#### Records for the exercise:
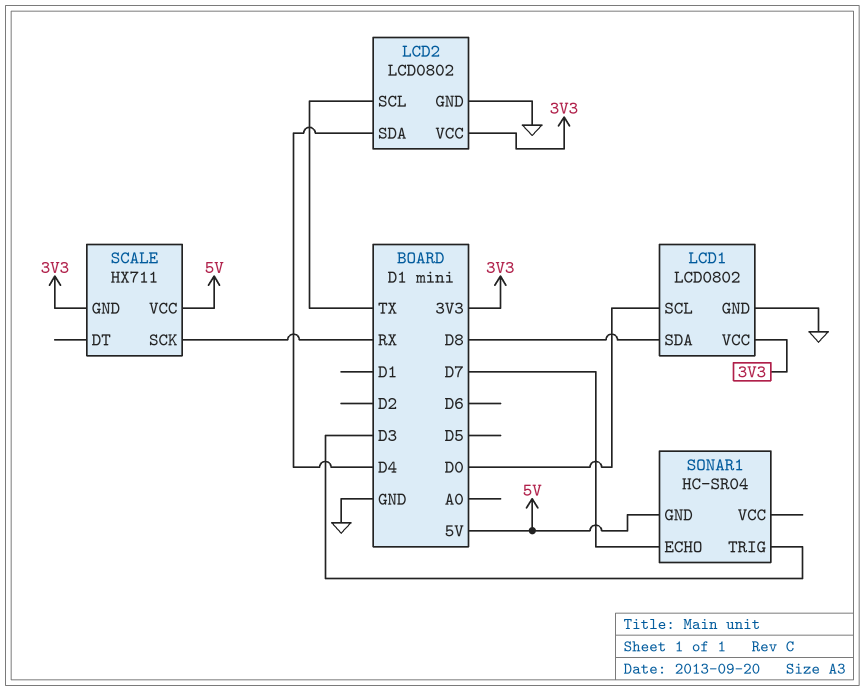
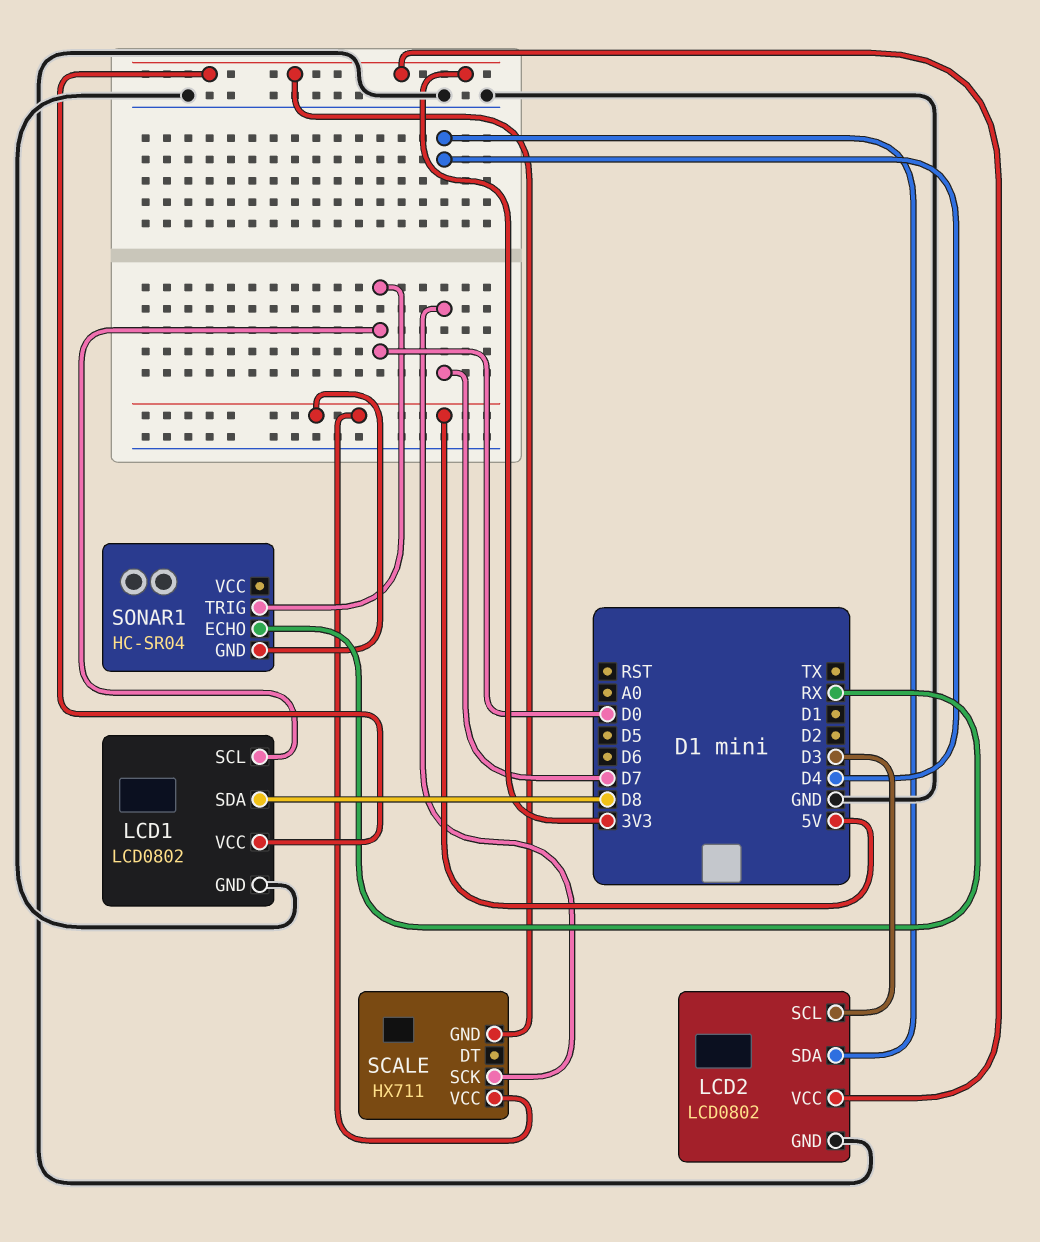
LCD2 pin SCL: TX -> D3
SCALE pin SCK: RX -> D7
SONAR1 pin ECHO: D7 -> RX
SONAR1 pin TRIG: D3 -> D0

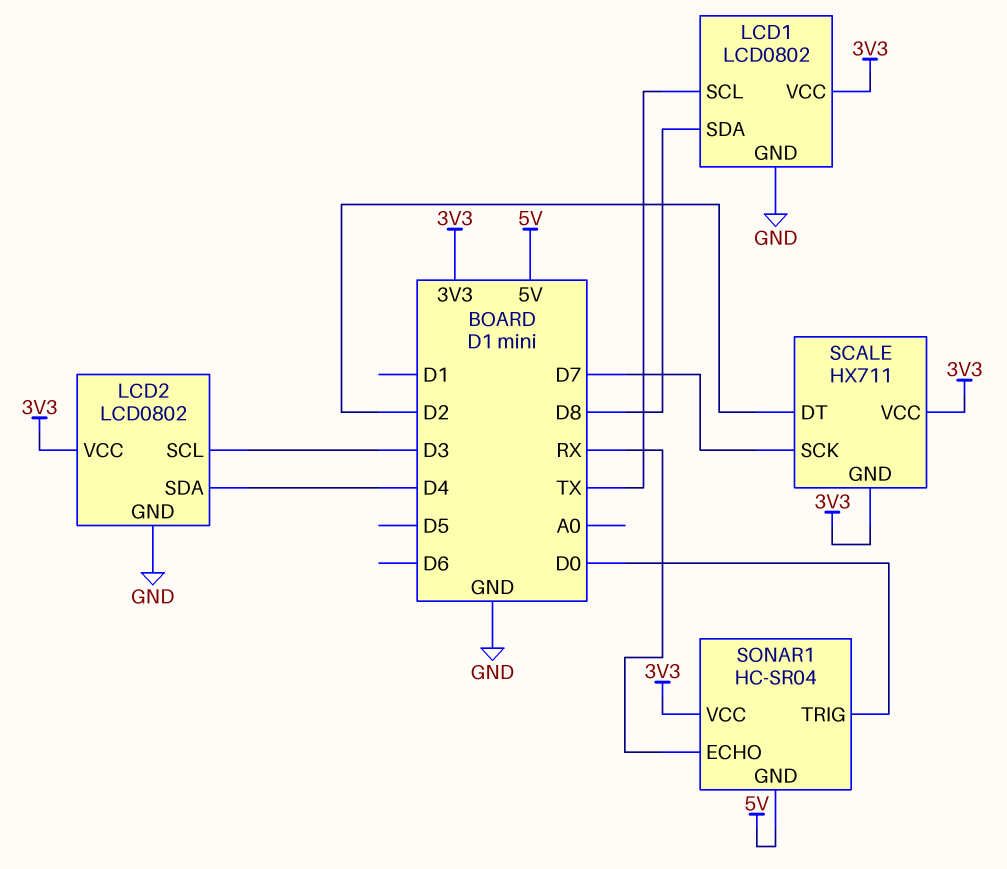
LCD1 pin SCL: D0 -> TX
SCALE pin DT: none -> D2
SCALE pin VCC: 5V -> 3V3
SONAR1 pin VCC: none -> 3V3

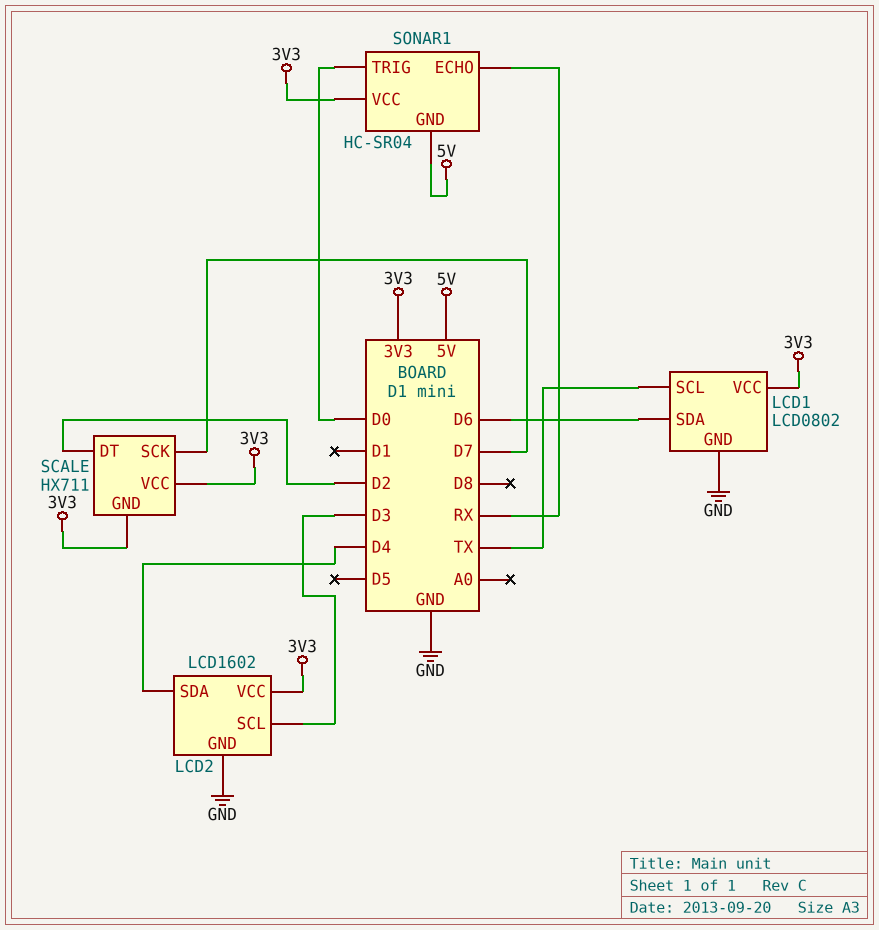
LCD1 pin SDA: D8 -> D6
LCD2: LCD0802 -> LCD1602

==

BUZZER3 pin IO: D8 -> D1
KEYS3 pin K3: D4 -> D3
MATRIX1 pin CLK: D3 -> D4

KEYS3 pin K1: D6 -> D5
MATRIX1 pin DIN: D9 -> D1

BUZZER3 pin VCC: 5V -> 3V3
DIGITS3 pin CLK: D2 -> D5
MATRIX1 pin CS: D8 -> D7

#### What to do:
Give again the stretch of lines above from the one with "LCD2 pin SCL: TX -> D3" through the one with "LCD2: LCD0802 -> LCD1602", both ends kept, and copy no pictures.

#### Exercise output:
LCD2 pin SCL: TX -> D3
SCALE pin SCK: RX -> D7
SONAR1 pin ECHO: D7 -> RX
SONAR1 pin TRIG: D3 -> D0

LCD1 pin SCL: D0 -> TX
SCALE pin DT: none -> D2
SCALE pin VCC: 5V -> 3V3
SONAR1 pin VCC: none -> 3V3

LCD1 pin SDA: D8 -> D6
LCD2: LCD0802 -> LCD1602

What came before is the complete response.